Task objective - Your job is to retype all of the data word for word, leaving every image out.

====== Exercise data

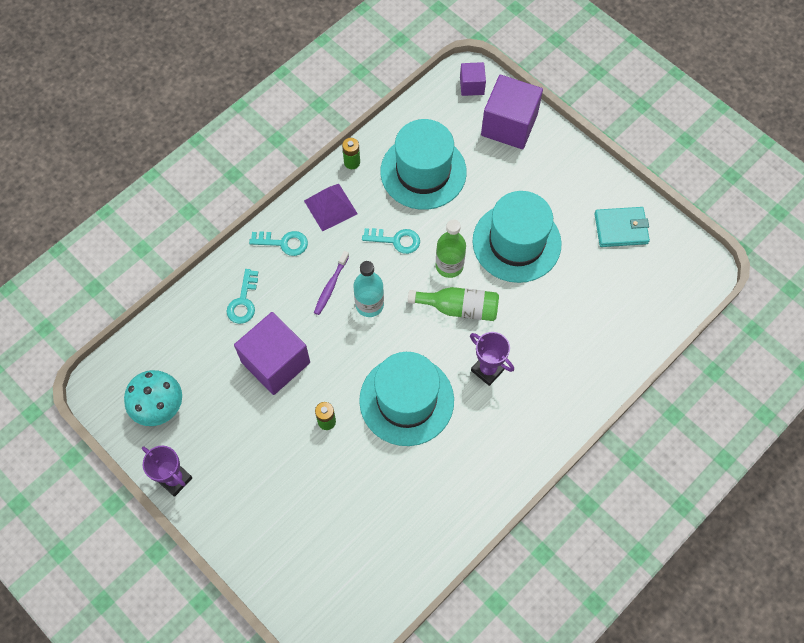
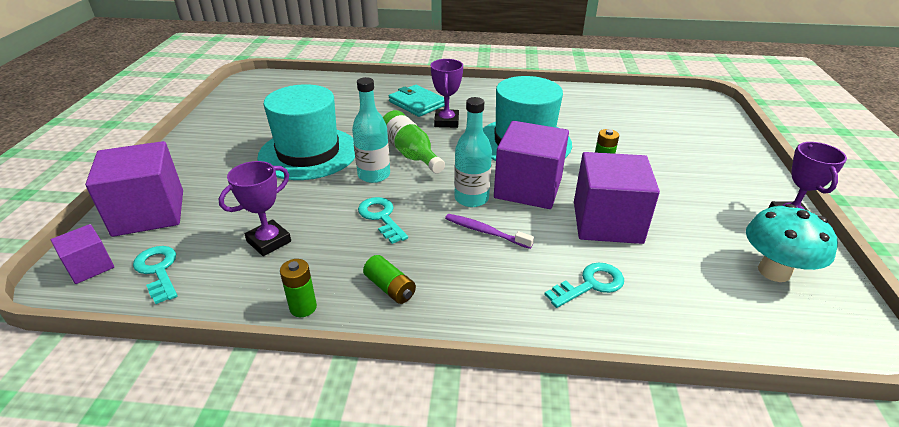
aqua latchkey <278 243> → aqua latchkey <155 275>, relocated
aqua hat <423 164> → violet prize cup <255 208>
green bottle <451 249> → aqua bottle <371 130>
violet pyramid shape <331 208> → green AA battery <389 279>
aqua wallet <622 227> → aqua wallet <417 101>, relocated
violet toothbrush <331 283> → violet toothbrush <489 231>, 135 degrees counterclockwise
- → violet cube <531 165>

============

Finished task -
aqua latchkey <278 243> → aqua latchkey <155 275>, relocated
aqua hat <423 164> → violet prize cup <255 208>
green bottle <451 249> → aqua bottle <371 130>
violet pyramid shape <331 208> → green AA battery <389 279>
aqua wallet <622 227> → aqua wallet <417 101>, relocated
violet toothbrush <331 283> → violet toothbrush <489 231>, 135 degrees counterclockwise
- → violet cube <531 165>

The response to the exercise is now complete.